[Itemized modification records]
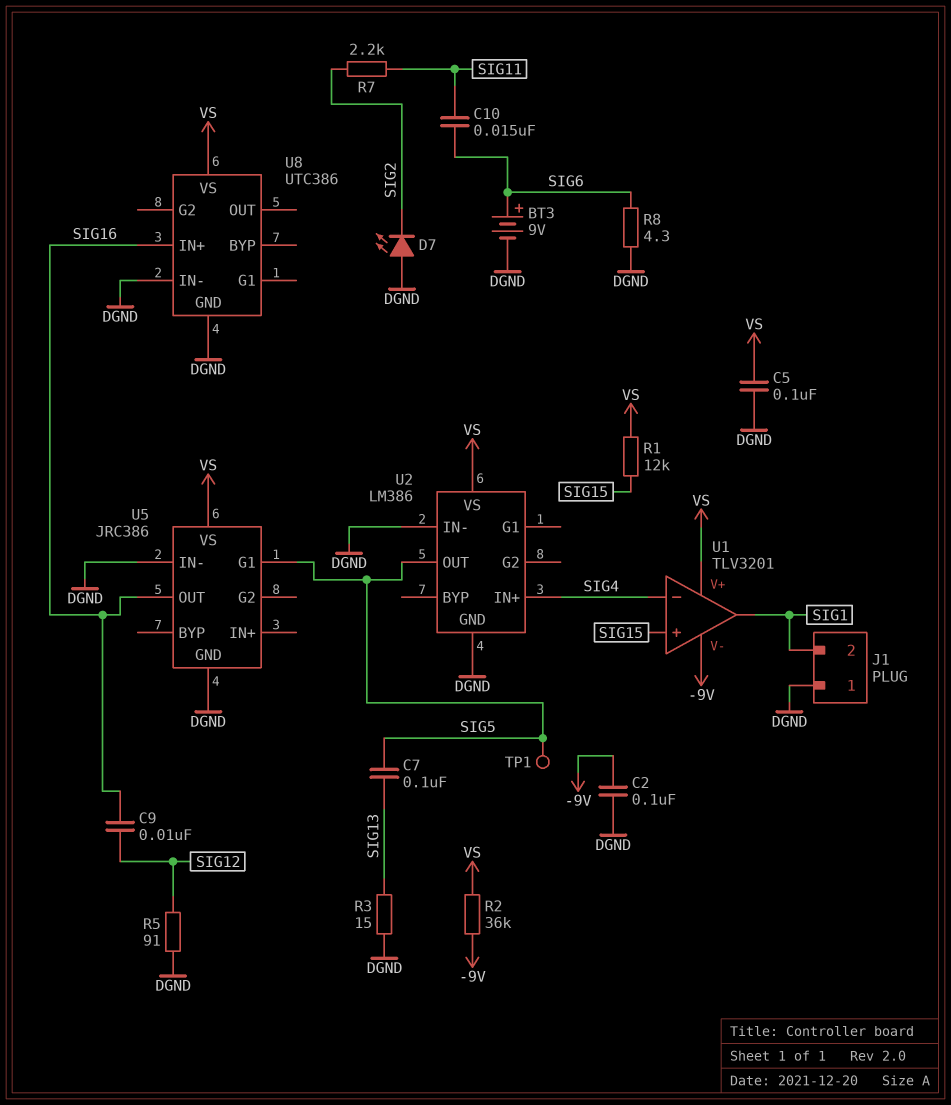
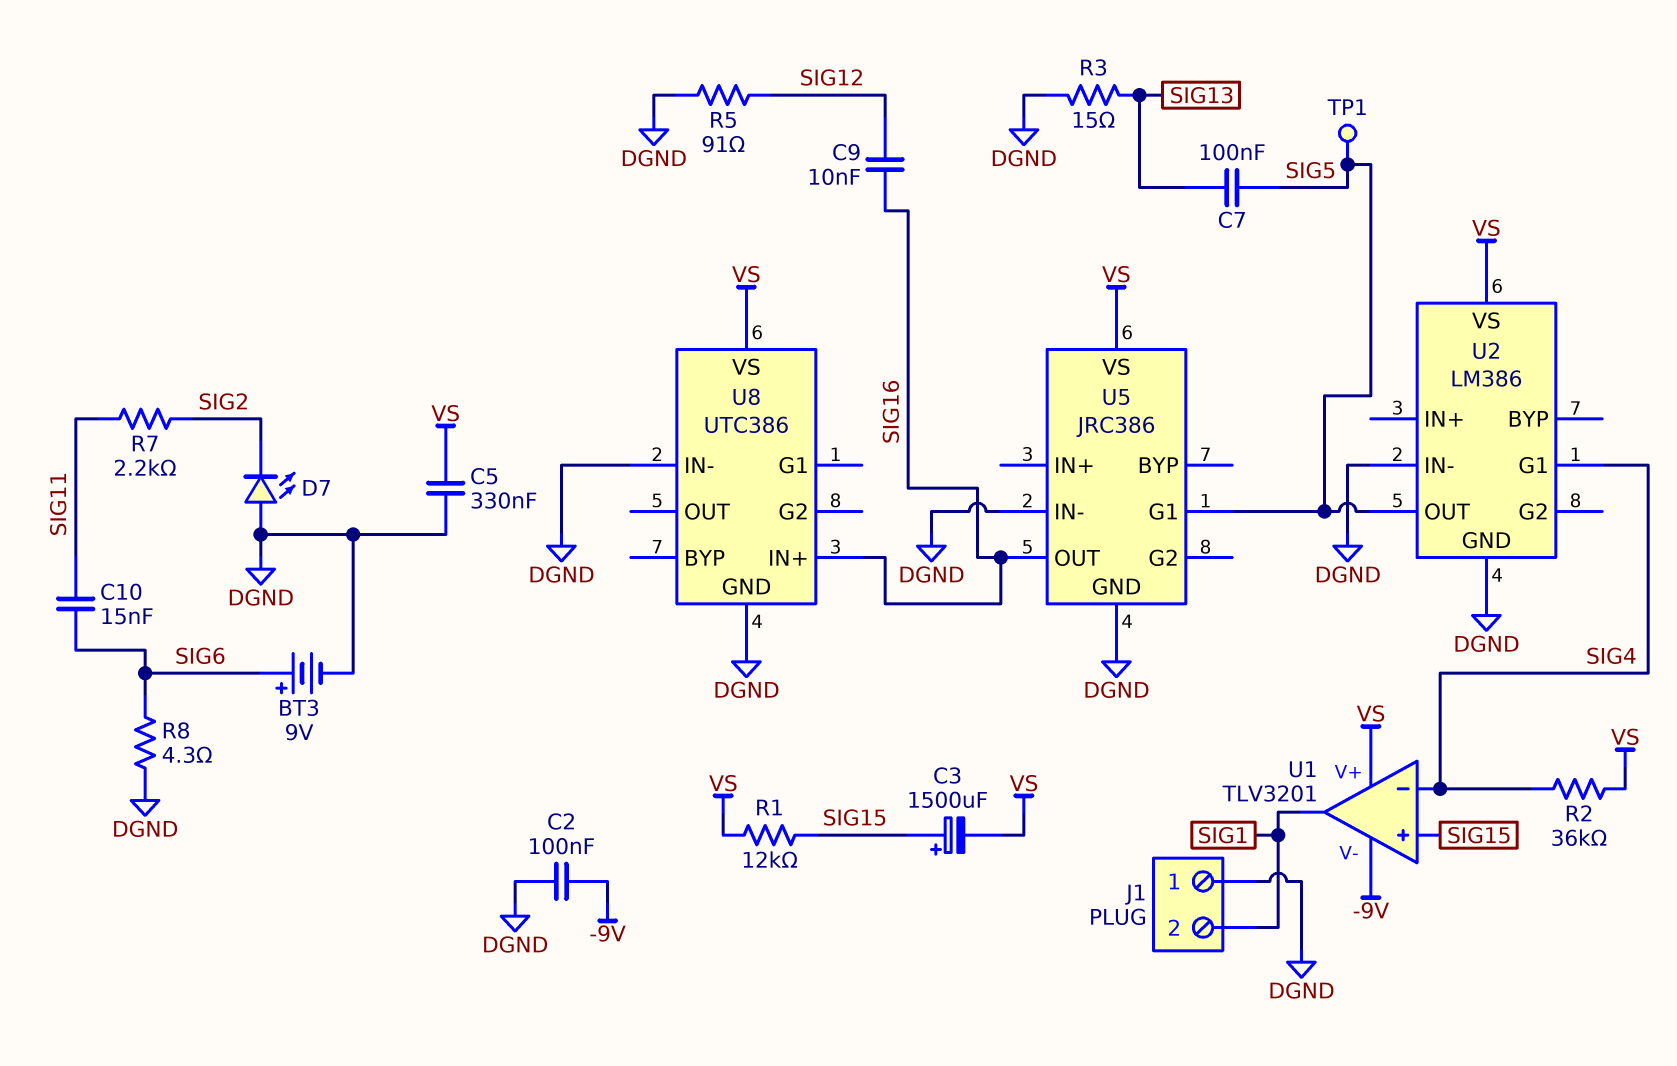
C3: none -> 1500uF (plus SIG15, minus VS)
C5: 100nF (DGND, VS) -> 330nF (DGND, VS)
R2: 36k (-9V, VS) -> 36k (SIG4, VS)
U2 pin G1: none -> SIG4
U2 pin IN+: SIG4 -> none

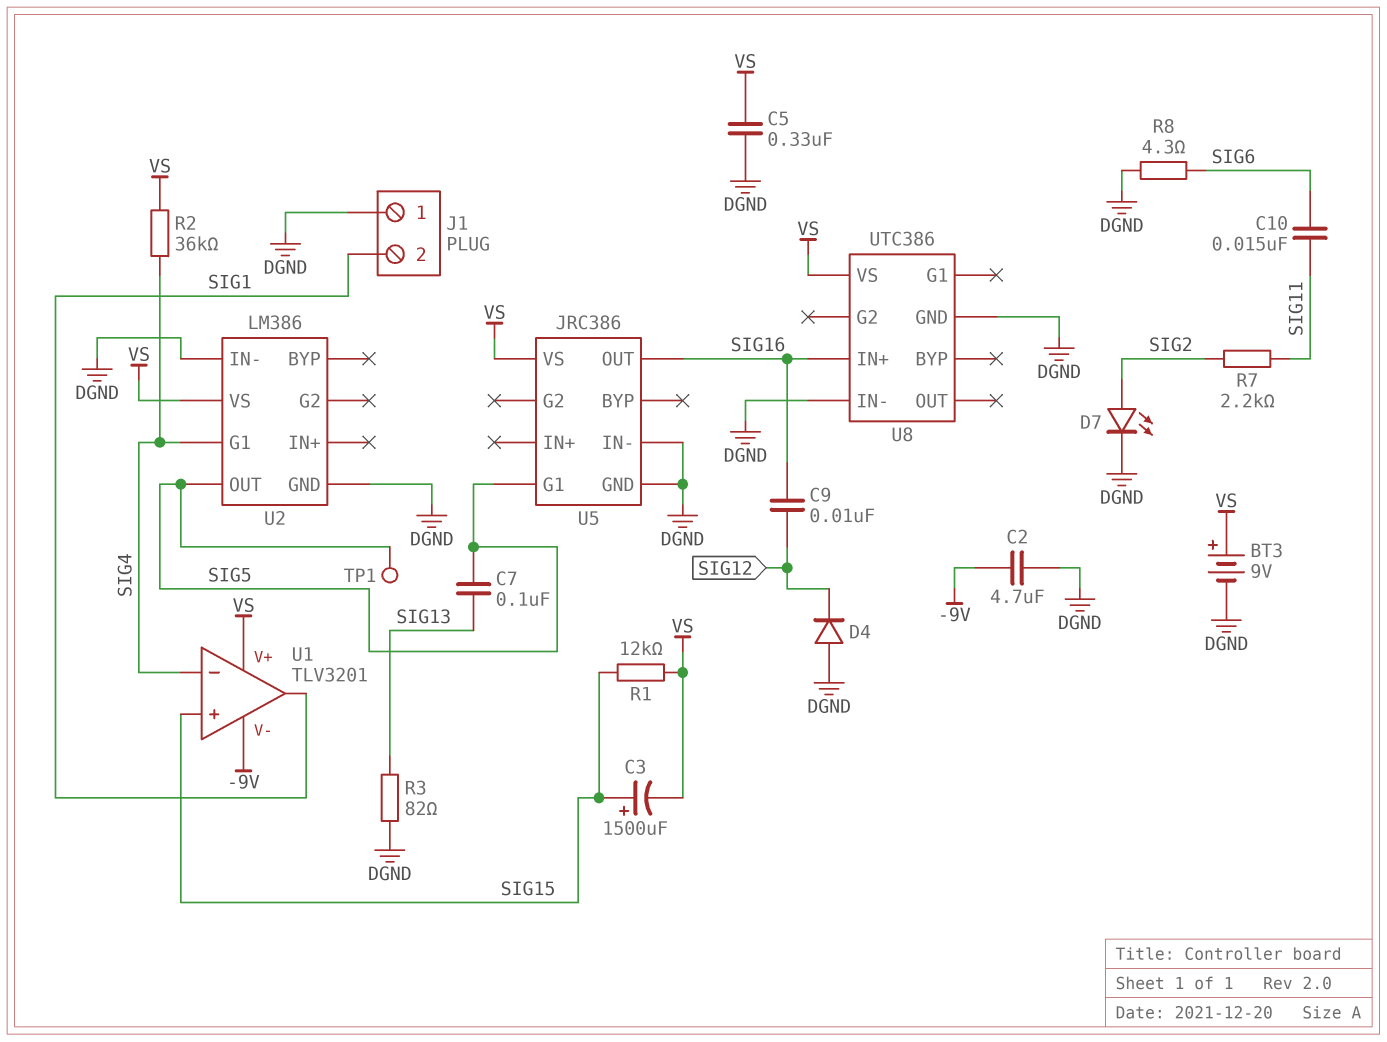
BT3: 9V (plus SIG6, minus DGND) -> 9V (plus VS, minus DGND)
C2: 100nF (-9V, DGND) -> 4.7uF (-9V, DGND)
D4: none -> diode (A DGND, K SIG12)
D7: LED (A DGND, K SIG2) -> LED (A SIG2, K DGND)
R3: 15 (DGND, SIG13) -> 82 (DGND, SIG13)
R5: 91 (DGND, SIG12) -> none

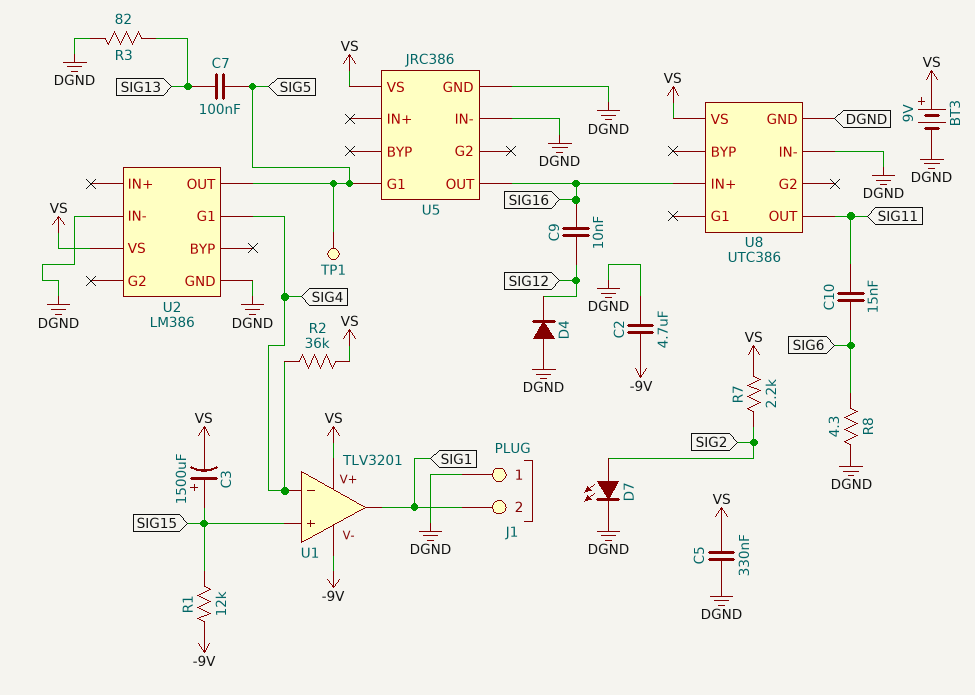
R1: 12k (SIG15, VS) -> 12k (-9V, SIG15)
R7: 2.2k (SIG2, SIG11) -> 2.2k (SIG2, VS)
U8 pin OUT: none -> SIG11

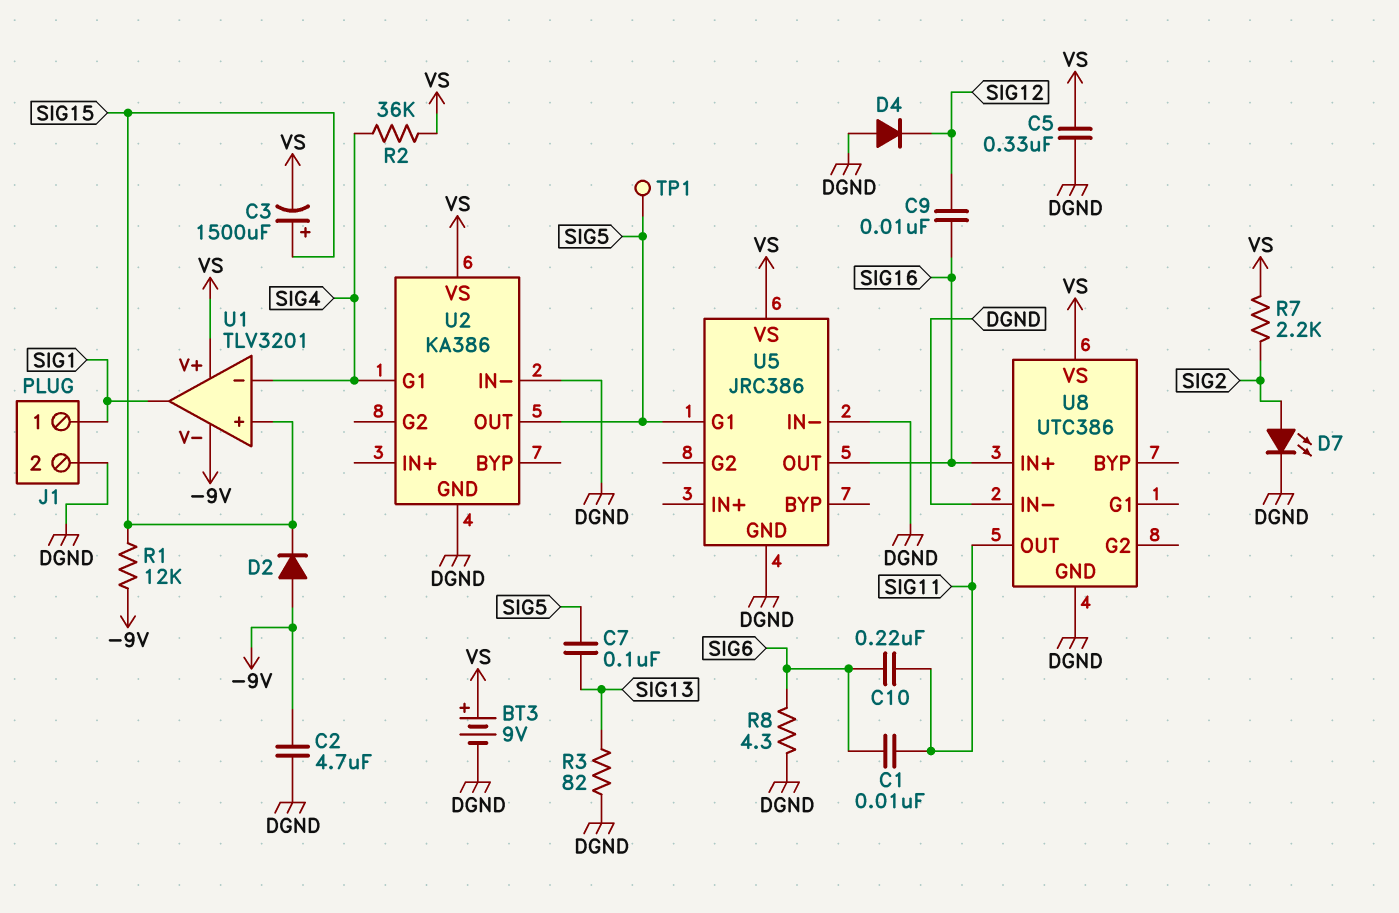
C1: none -> 10nF (SIG6, SIG11)
C10: 15nF (SIG6, SIG11) -> 220nF (SIG6, SIG11)
D2: none -> diode (A -9V, K SIG15)
J1 pin 1: DGND -> SIG1
J1 pin 2: SIG1 -> DGND
U2: LM386 -> KA386

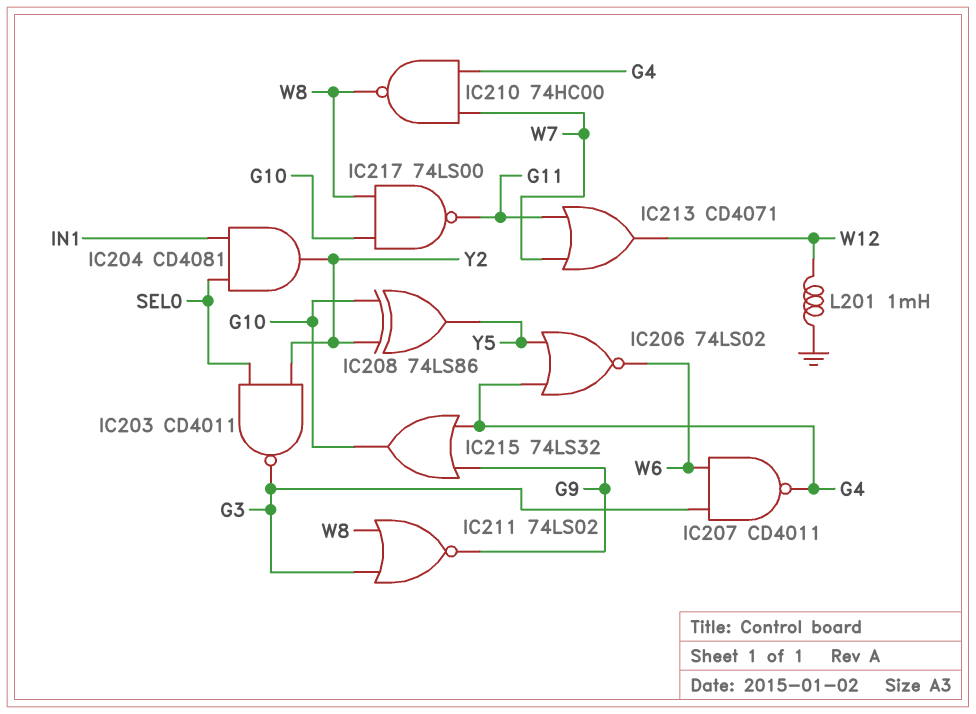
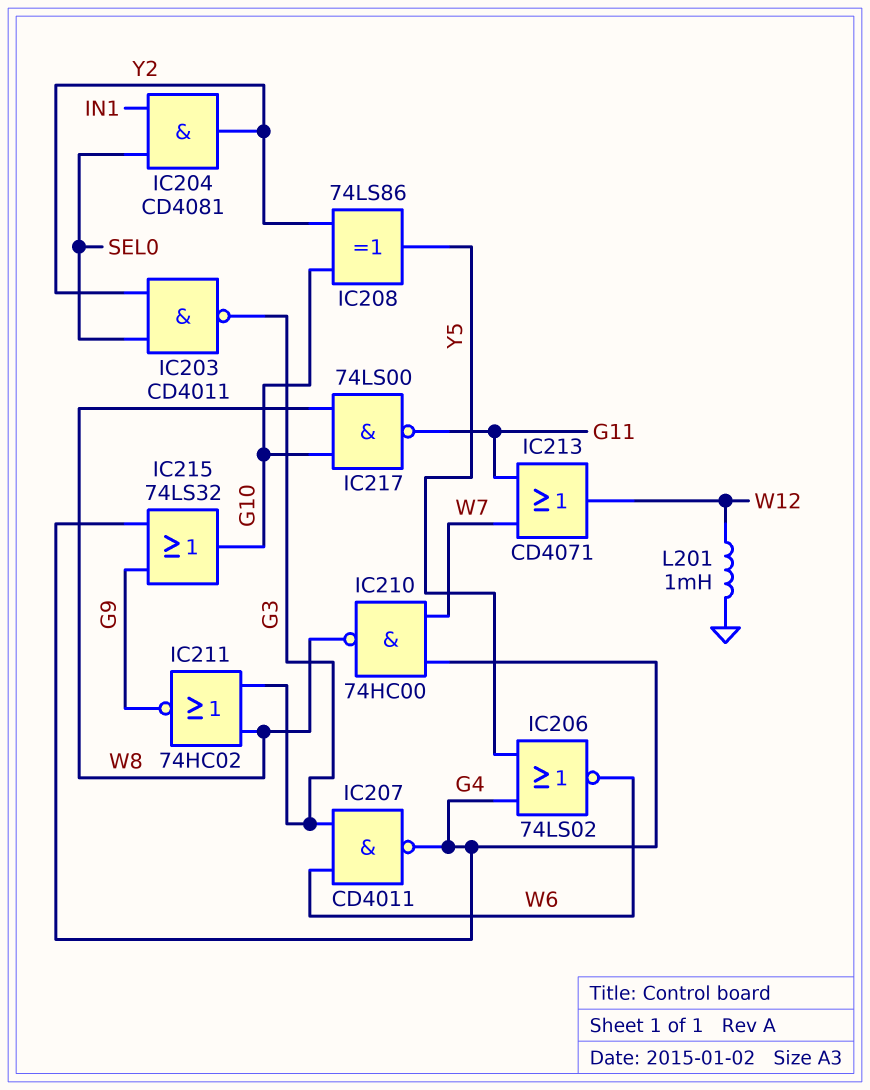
IC211: NOR 74LS02 (in G3, in W8, out G9) -> NOR 74HC02 (in G3, in W8, out G9)

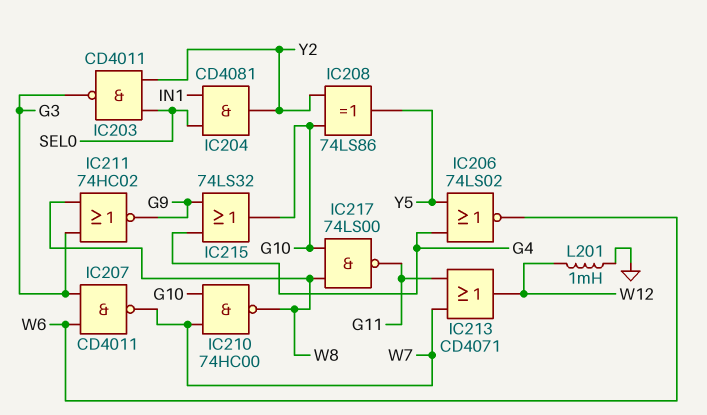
IC207: NAND CD4011 (in G3, in W6, out G4) -> NAND CD4011 (in G3, in W6, out W7)
IC210: NAND 74HC00 (in G4, in W7, out W8) -> NAND 74HC00 (in G10, in W7, out W8)

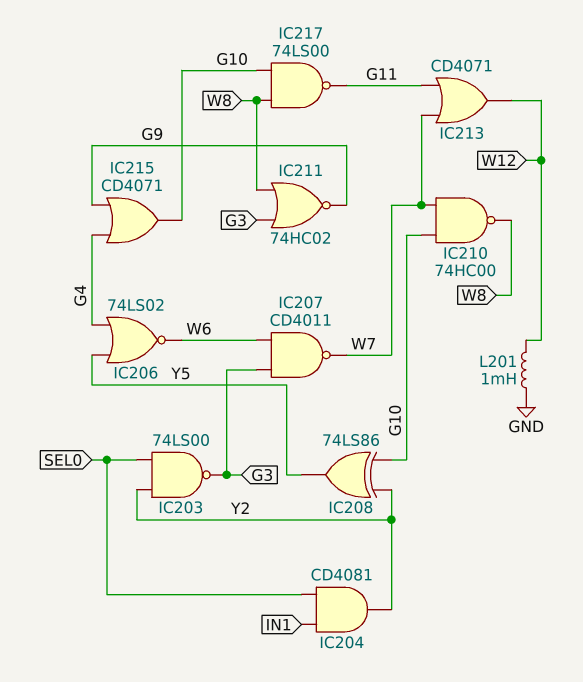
IC203: NAND CD4011 (in SEL0, in Y2, out G3) -> NAND 74LS00 (in SEL0, in Y2, out G3)
IC215: OR 74LS32 (in G4, in G9, out G10) -> OR CD4071 (in G4, in G9, out G10)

▸ WORK ITEM:
For each line above that includes the word "NAND", make a copy of that line.

▸ RESULT OF THE TASK:
IC207: NAND CD4011 (in G3, in W6, out G4) -> NAND CD4011 (in G3, in W6, out W7)
IC210: NAND 74HC00 (in G4, in W7, out W8) -> NAND 74HC00 (in G10, in W7, out W8)
IC203: NAND CD4011 (in SEL0, in Y2, out G3) -> NAND 74LS00 (in SEL0, in Y2, out G3)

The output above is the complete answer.